(Assigned task):
Find the line in the material below that contains "(383, 347) = (336, 553): turquoise", then give it again, with all later lines, exactly as shown.

(Input for this task):
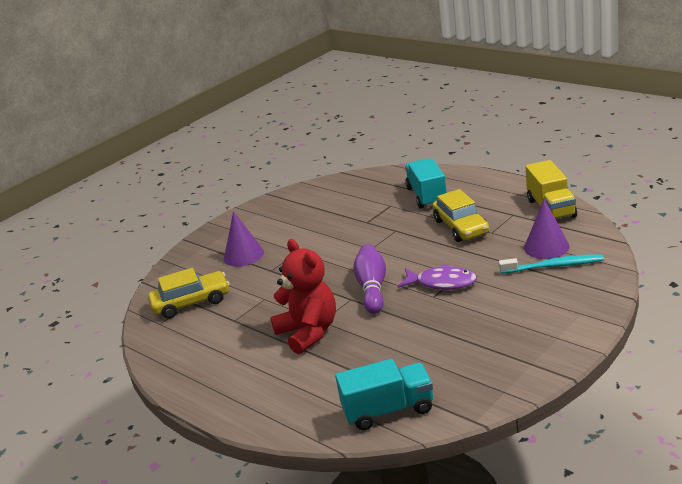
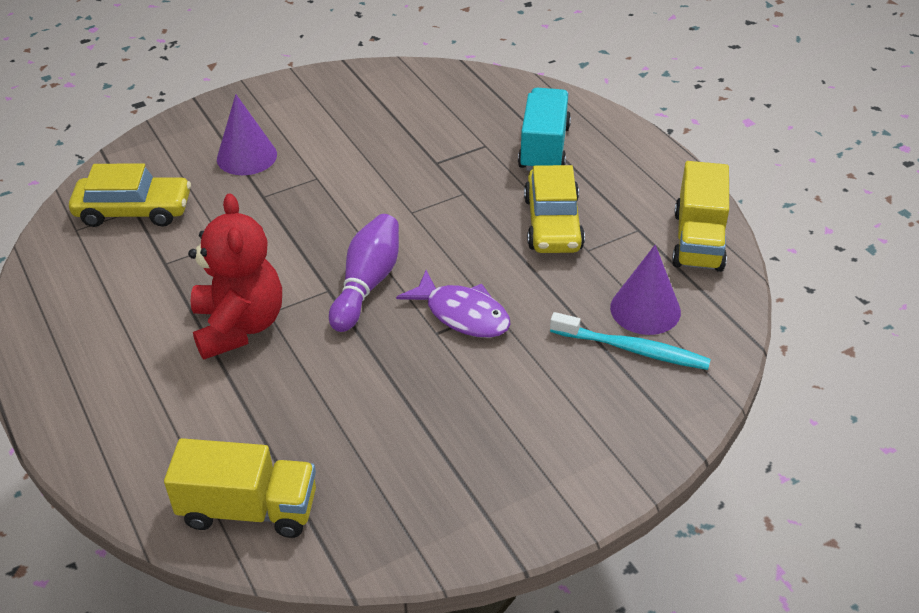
camera: 15 degrees right, 15 degrees up
(388, 410) = (249, 509): turquoise truck -> yellow truck

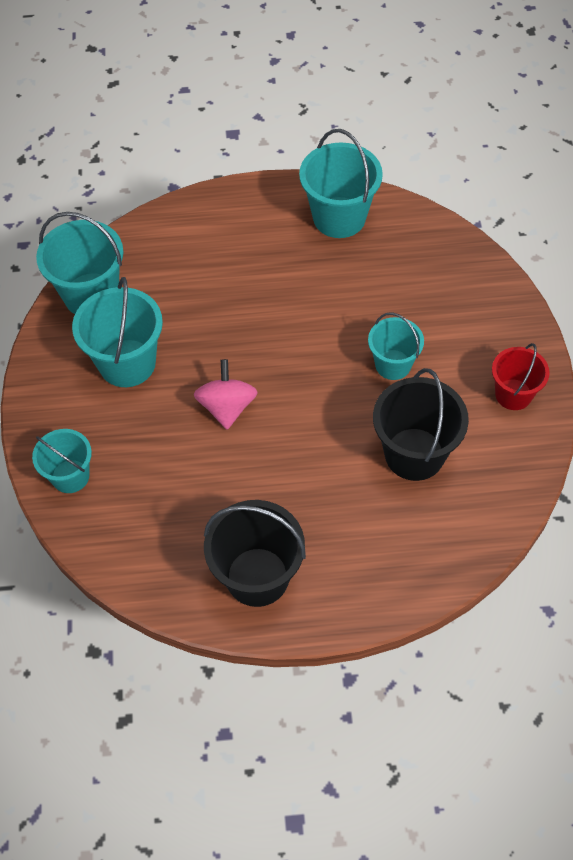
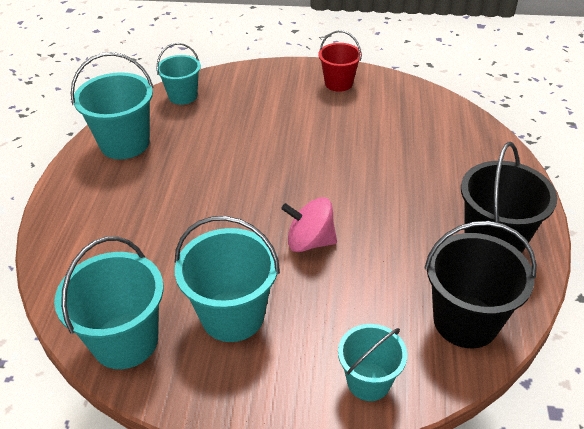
camera: 80 degrees left, 15 degrees down
(393, 364) = (294, 135): turquoise bucket -> turquoise bucket (183, 96)
(414, 454) = (382, 136): black bucket -> black bucket (465, 321)

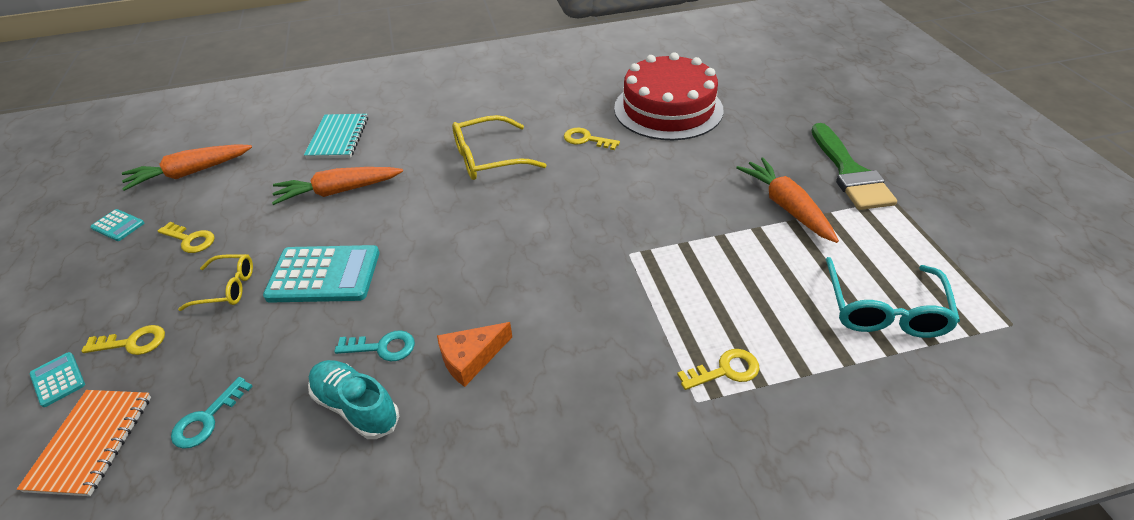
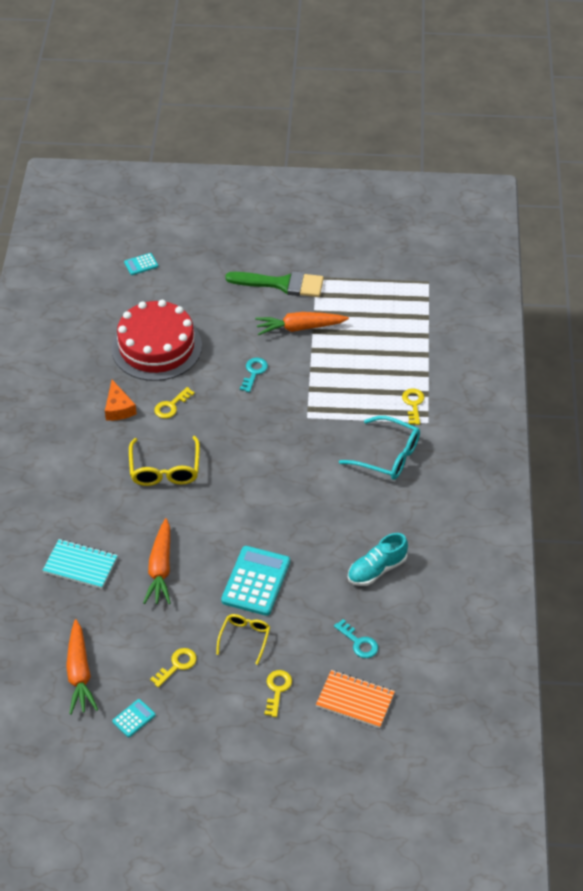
camera: 75 degrees left, 5 degrees up
(58, 379) = (295, 728): turquoise calculator -> turquoise calculator (141, 264)
(383, 347) = (336, 553): turquoise key -> turquoise key (254, 372)
(471, 358) = (362, 512): orange cheese -> orange cheese (118, 408)
(884, 309) = (399, 324): turquoise glasses -> turquoise glasses (387, 456)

(Written response):
(383, 347) = (336, 553): turquoise key -> turquoise key (254, 372)
(471, 358) = (362, 512): orange cheese -> orange cheese (118, 408)
(884, 309) = (399, 324): turquoise glasses -> turquoise glasses (387, 456)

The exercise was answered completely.